» **EXTRACTED INFORMATION**
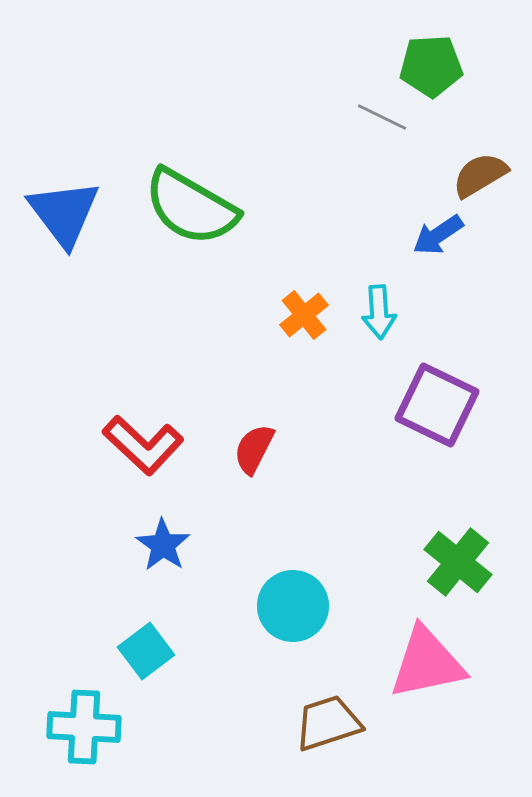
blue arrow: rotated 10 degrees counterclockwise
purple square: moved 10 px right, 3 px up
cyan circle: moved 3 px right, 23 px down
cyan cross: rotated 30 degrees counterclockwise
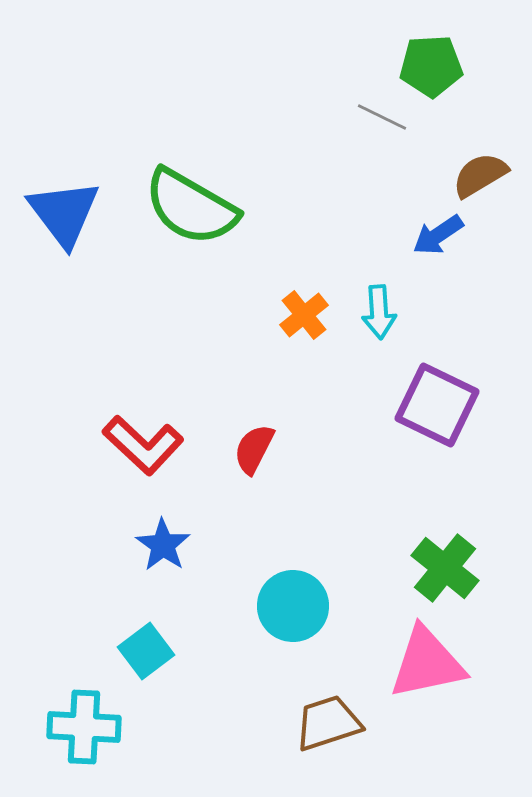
green cross: moved 13 px left, 6 px down
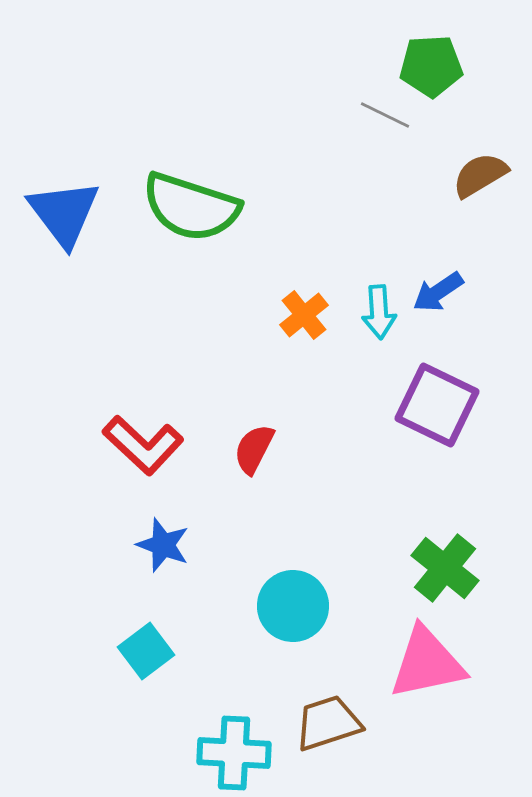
gray line: moved 3 px right, 2 px up
green semicircle: rotated 12 degrees counterclockwise
blue arrow: moved 57 px down
blue star: rotated 14 degrees counterclockwise
cyan cross: moved 150 px right, 26 px down
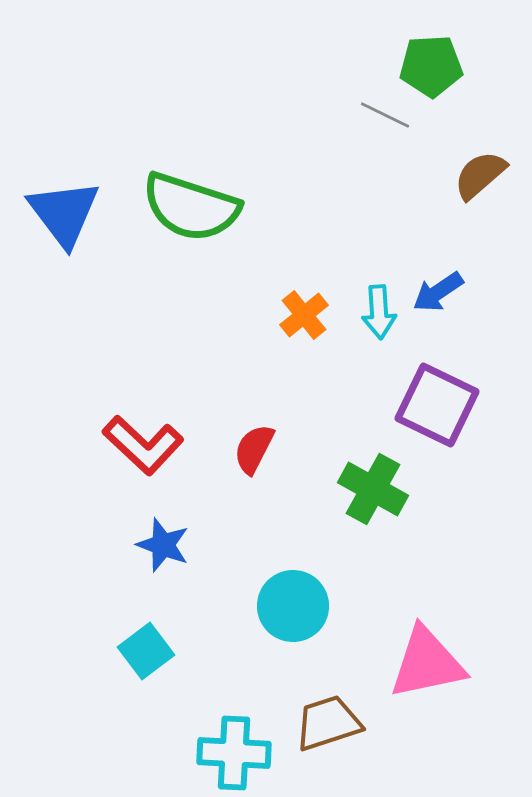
brown semicircle: rotated 10 degrees counterclockwise
green cross: moved 72 px left, 79 px up; rotated 10 degrees counterclockwise
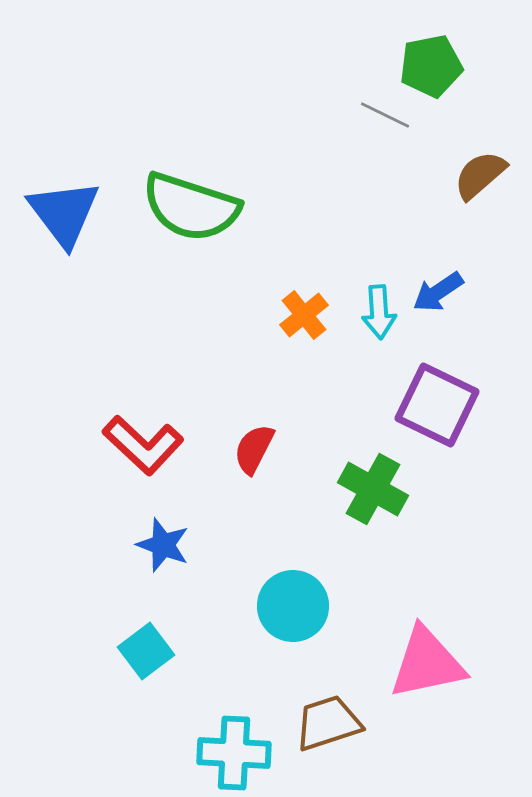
green pentagon: rotated 8 degrees counterclockwise
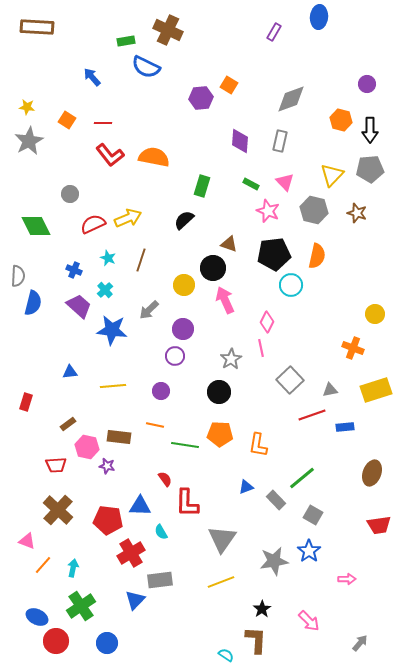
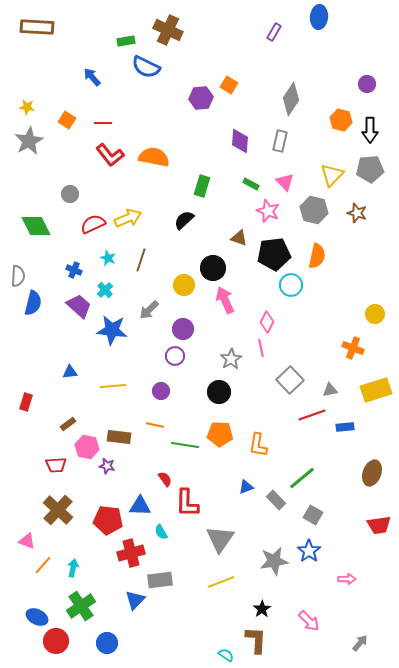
gray diamond at (291, 99): rotated 36 degrees counterclockwise
brown triangle at (229, 244): moved 10 px right, 6 px up
gray triangle at (222, 539): moved 2 px left
red cross at (131, 553): rotated 16 degrees clockwise
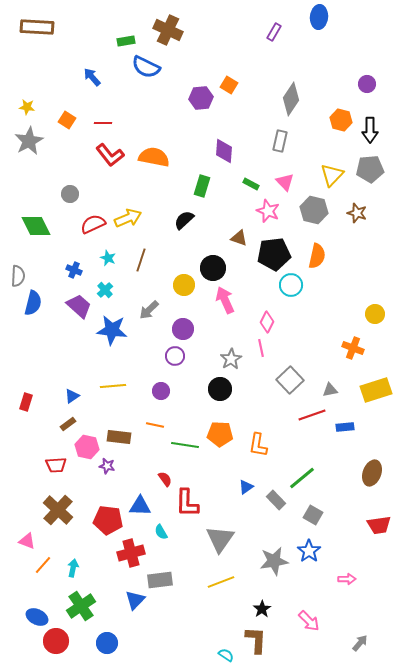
purple diamond at (240, 141): moved 16 px left, 10 px down
blue triangle at (70, 372): moved 2 px right, 24 px down; rotated 28 degrees counterclockwise
black circle at (219, 392): moved 1 px right, 3 px up
blue triangle at (246, 487): rotated 14 degrees counterclockwise
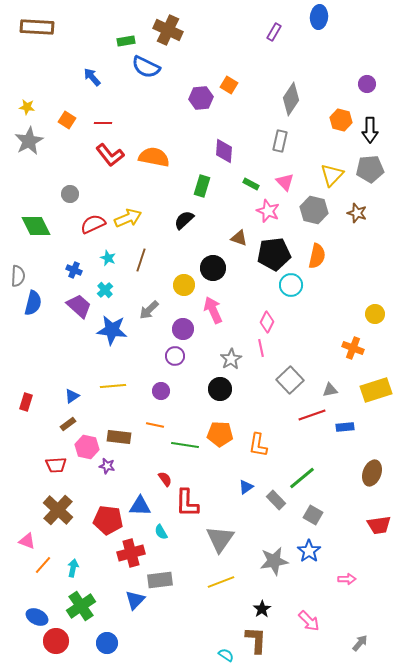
pink arrow at (225, 300): moved 12 px left, 10 px down
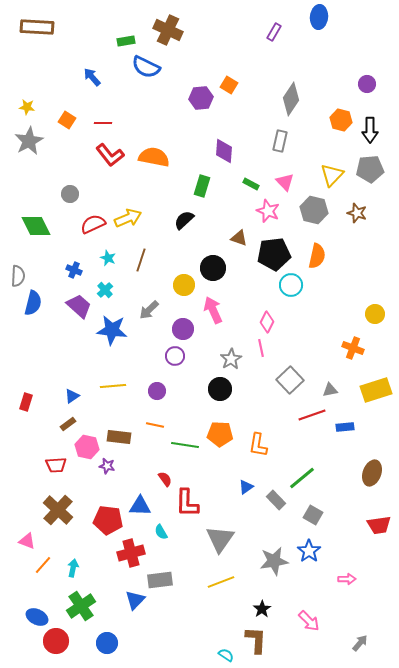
purple circle at (161, 391): moved 4 px left
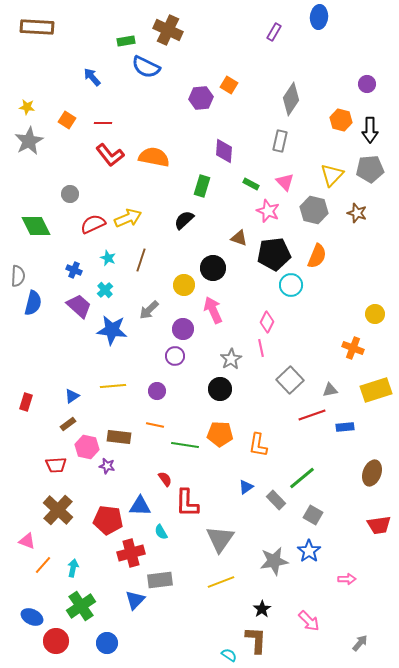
orange semicircle at (317, 256): rotated 10 degrees clockwise
blue ellipse at (37, 617): moved 5 px left
cyan semicircle at (226, 655): moved 3 px right
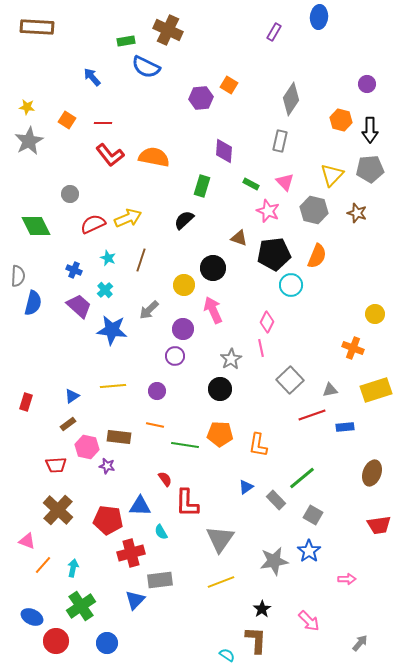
cyan semicircle at (229, 655): moved 2 px left
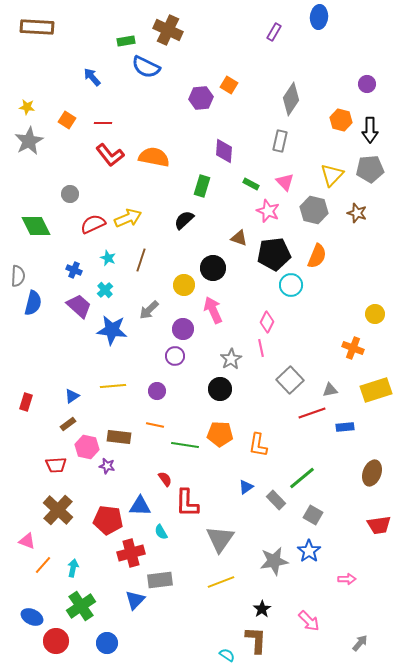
red line at (312, 415): moved 2 px up
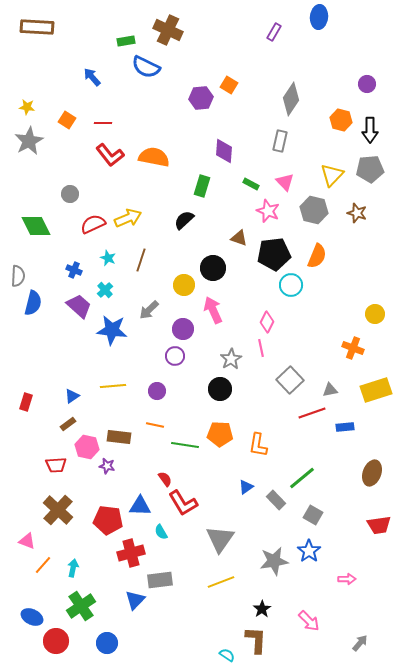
red L-shape at (187, 503): moved 4 px left; rotated 32 degrees counterclockwise
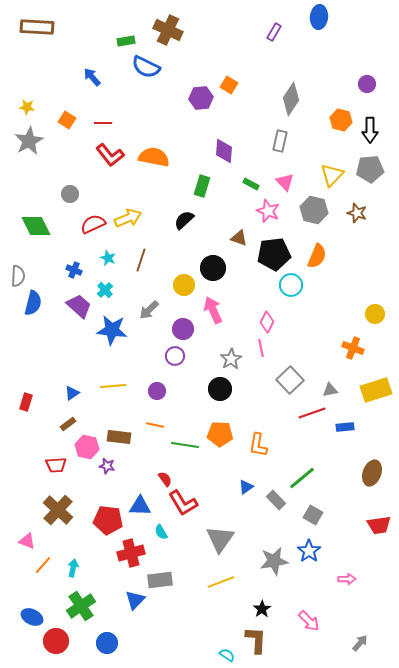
blue triangle at (72, 396): moved 3 px up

» **TASK DIRECTIONS**
Write out every line of the records above word for word, leaving out the pictures.

» **TASK RESPONSE**
blue arrow: rotated 10 degrees counterclockwise
purple square: moved 10 px right, 3 px up
cyan circle: moved 3 px right, 23 px down
cyan cross: rotated 30 degrees counterclockwise
green cross: moved 13 px left, 6 px down
gray line: moved 3 px right, 2 px up
green semicircle: rotated 12 degrees counterclockwise
blue arrow: moved 57 px down
blue star: rotated 14 degrees counterclockwise
cyan cross: moved 150 px right, 26 px down
brown semicircle: rotated 10 degrees counterclockwise
green cross: moved 72 px left, 79 px up; rotated 10 degrees counterclockwise
green pentagon: rotated 8 degrees counterclockwise
gray diamond at (291, 99): rotated 36 degrees counterclockwise
brown triangle at (229, 244): moved 10 px right, 6 px up
gray triangle at (222, 539): moved 2 px left
red cross at (131, 553): rotated 16 degrees clockwise
purple diamond at (240, 141): moved 16 px left, 10 px down
blue triangle at (70, 372): moved 2 px right, 24 px down; rotated 28 degrees counterclockwise
black circle at (219, 392): moved 1 px right, 3 px up
blue triangle at (246, 487): rotated 14 degrees counterclockwise
pink arrow at (225, 300): moved 12 px left, 10 px down
purple circle at (161, 391): moved 4 px left
orange semicircle at (317, 256): rotated 10 degrees clockwise
blue ellipse at (37, 617): moved 5 px left
cyan semicircle at (226, 655): moved 3 px right
cyan semicircle at (229, 655): moved 2 px left
red line at (312, 415): moved 2 px up
red L-shape at (187, 503): moved 4 px left; rotated 32 degrees counterclockwise
blue triangle at (72, 396): moved 3 px up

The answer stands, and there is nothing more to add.